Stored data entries

◇ ◇ ◇ ◇

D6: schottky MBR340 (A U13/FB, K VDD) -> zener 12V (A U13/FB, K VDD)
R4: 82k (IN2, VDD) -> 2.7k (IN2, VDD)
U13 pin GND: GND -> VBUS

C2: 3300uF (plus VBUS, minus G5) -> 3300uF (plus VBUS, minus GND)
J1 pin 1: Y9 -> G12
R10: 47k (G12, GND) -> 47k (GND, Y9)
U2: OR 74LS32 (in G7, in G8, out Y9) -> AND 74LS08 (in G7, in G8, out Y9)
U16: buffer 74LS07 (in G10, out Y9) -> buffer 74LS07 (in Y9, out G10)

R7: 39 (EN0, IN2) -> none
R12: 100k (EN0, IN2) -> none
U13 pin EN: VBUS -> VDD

◇ ◇ ◇ ◇

__Work task__.
This exercise calls for repeating every line of the data exactly.

__Response to the task__.
D6: schottky MBR340 (A U13/FB, K VDD) -> zener 12V (A U13/FB, K VDD)
R4: 82k (IN2, VDD) -> 2.7k (IN2, VDD)
U13 pin GND: GND -> VBUS

C2: 3300uF (plus VBUS, minus G5) -> 3300uF (plus VBUS, minus GND)
J1 pin 1: Y9 -> G12
R10: 47k (G12, GND) -> 47k (GND, Y9)
U2: OR 74LS32 (in G7, in G8, out Y9) -> AND 74LS08 (in G7, in G8, out Y9)
U16: buffer 74LS07 (in G10, out Y9) -> buffer 74LS07 (in Y9, out G10)

R7: 39 (EN0, IN2) -> none
R12: 100k (EN0, IN2) -> none
U13 pin EN: VBUS -> VDD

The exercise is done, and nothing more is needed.